## TASK DETAILS
Every entry below should appear in the answer exactly as written, apart from the pictures.

··· DATA TO USE ···

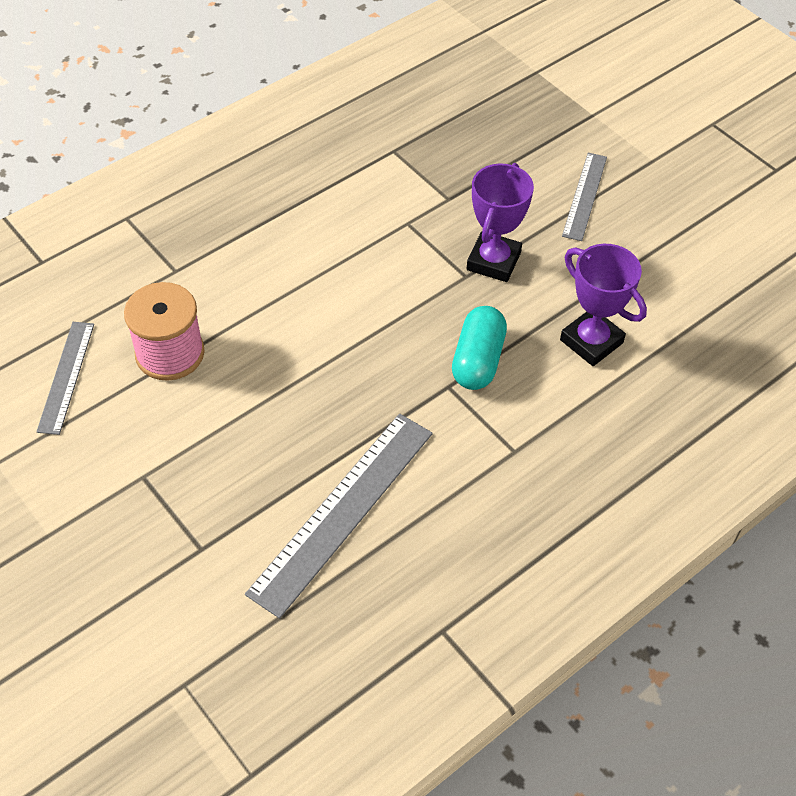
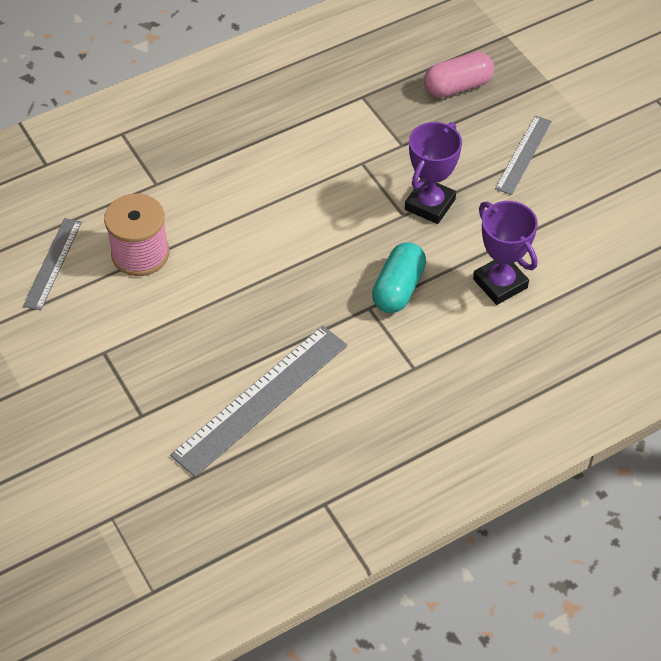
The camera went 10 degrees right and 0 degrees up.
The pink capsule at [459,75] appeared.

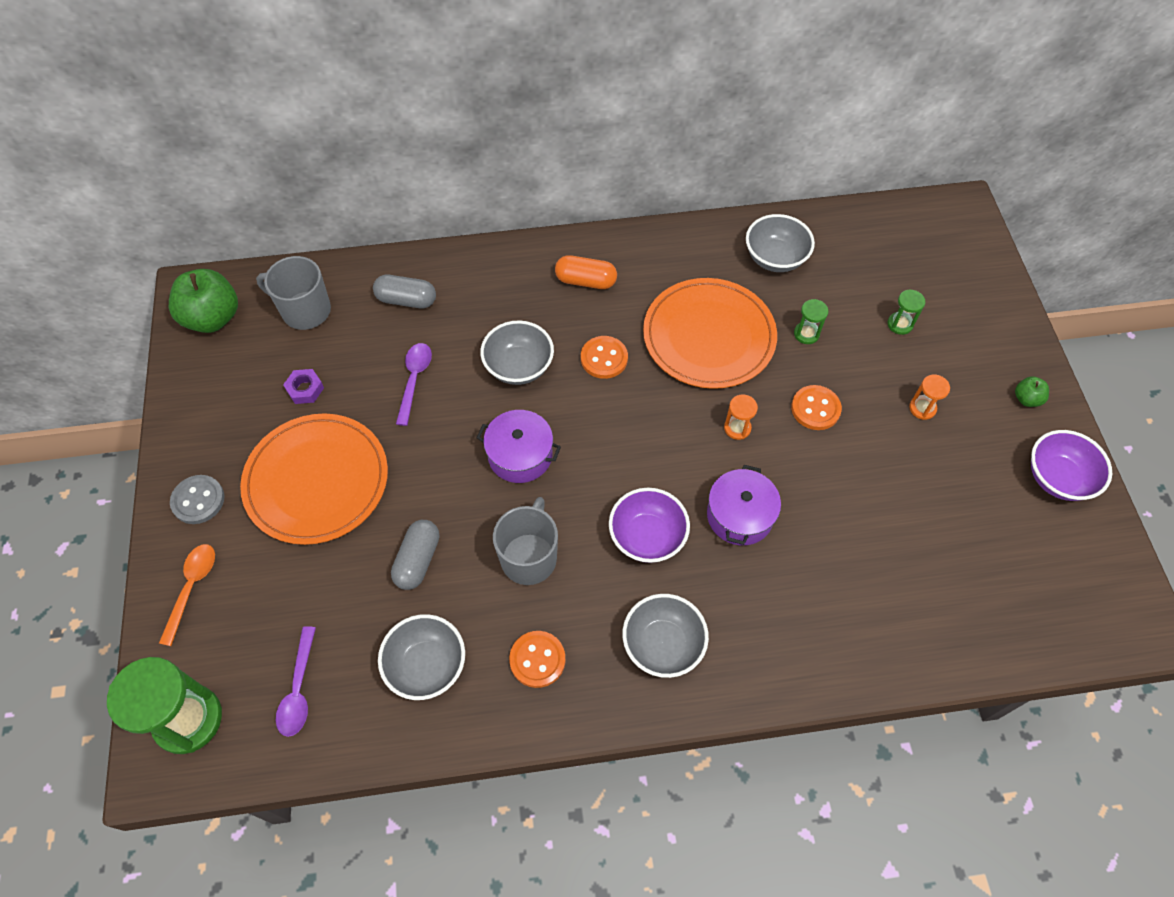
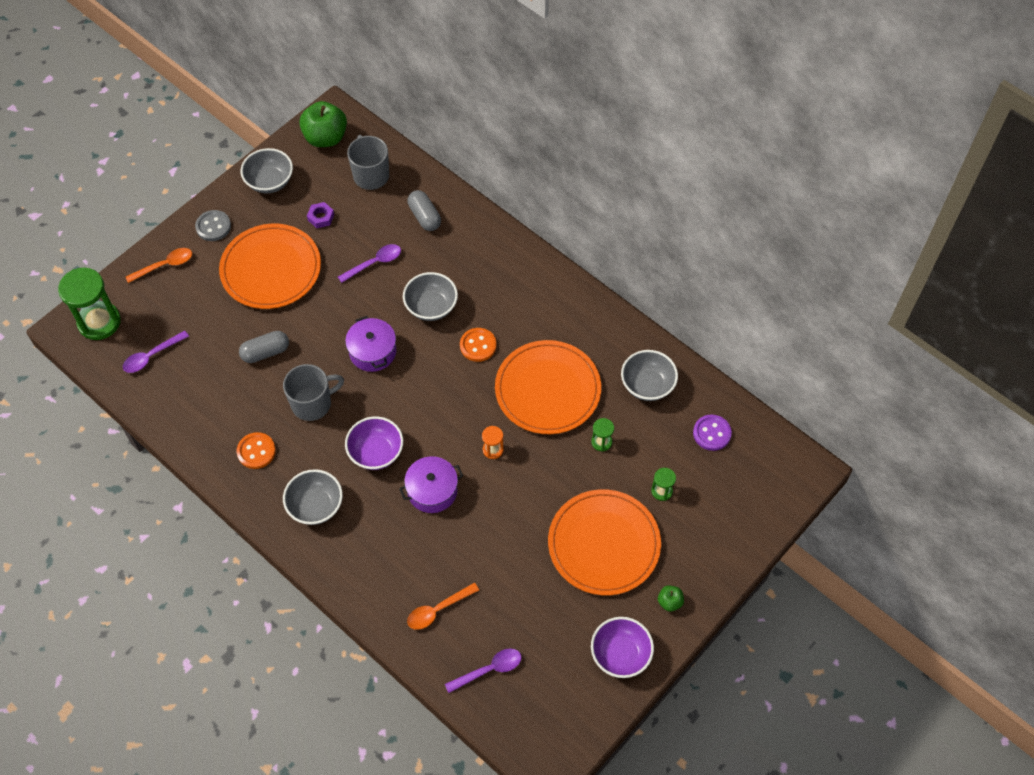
The camera went 50 degrees right and 0 degrees up.
The orange capsule at [586,272] disappeared.
The orange button at [816,407] disappeared.
The orange spoon at [443,606] appeared.
The purple spoon at [483,670] appeared.
The purple button at [712,433] appeared.
The grey bowl moved from [421,657] to [267,170].
The orange hourglass at [929,397] was replaced by the orange plate at [604,542].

···

## RESPONSE
The camera went 10 degrees right and 0 degrees up.
The pink capsule at [459,75] appeared.

The camera went 50 degrees right and 0 degrees up.
The orange capsule at [586,272] disappeared.
The orange button at [816,407] disappeared.
The orange spoon at [443,606] appeared.
The purple spoon at [483,670] appeared.
The purple button at [712,433] appeared.
The grey bowl moved from [421,657] to [267,170].
The orange hourglass at [929,397] was replaced by the orange plate at [604,542].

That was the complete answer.